● TASK TO CARRY OUT: Write out each line of the entries exactly, starting at the first and finishing with the line that contains "shifted | brown".

EXTRACTED INFORMATION START

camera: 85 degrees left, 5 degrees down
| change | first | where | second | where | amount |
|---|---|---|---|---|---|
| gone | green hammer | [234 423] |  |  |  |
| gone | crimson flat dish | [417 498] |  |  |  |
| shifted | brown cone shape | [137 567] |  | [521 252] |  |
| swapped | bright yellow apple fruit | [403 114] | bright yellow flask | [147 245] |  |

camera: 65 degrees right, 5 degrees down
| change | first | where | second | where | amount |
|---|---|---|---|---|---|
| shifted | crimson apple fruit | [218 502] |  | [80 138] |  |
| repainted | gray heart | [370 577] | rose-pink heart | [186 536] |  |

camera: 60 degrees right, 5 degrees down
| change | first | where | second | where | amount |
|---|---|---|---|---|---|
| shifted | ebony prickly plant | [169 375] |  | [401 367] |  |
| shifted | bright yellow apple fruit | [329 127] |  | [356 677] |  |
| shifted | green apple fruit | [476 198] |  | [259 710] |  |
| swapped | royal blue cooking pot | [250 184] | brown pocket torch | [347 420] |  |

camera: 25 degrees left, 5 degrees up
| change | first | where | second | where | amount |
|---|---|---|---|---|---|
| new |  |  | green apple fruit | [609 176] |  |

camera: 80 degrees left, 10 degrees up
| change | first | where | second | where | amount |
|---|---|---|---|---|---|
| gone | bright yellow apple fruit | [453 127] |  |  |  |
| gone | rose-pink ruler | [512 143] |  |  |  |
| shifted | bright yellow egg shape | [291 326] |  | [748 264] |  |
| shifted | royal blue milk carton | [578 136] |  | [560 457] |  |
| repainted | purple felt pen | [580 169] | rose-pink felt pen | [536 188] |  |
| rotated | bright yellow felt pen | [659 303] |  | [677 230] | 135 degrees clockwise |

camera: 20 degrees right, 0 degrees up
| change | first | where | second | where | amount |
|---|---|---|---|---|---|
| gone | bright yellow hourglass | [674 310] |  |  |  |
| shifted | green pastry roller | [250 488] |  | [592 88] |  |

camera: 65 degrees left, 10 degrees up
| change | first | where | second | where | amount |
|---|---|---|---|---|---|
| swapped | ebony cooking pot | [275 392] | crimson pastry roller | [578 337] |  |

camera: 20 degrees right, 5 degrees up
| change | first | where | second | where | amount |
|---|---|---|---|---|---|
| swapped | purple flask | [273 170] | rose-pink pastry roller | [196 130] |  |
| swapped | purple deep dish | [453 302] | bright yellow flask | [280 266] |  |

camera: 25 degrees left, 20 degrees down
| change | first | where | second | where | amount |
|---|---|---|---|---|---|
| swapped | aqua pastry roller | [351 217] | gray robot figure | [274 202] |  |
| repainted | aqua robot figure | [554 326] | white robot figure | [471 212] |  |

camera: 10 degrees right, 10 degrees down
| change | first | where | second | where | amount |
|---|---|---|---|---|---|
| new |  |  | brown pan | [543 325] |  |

EXTRACTED INFORMATION END

● SOLUTION TO THIS PROBLEM:
camera: 85 degrees left, 5 degrees down
| change | first | where | second | where | amount |
|---|---|---|---|---|---|
| gone | green hammer | [234 423] |  |  |  |
| gone | crimson flat dish | [417 498] |  |  |  |
| shifted | brown cone shape | [137 567] |  | [521 252] |  |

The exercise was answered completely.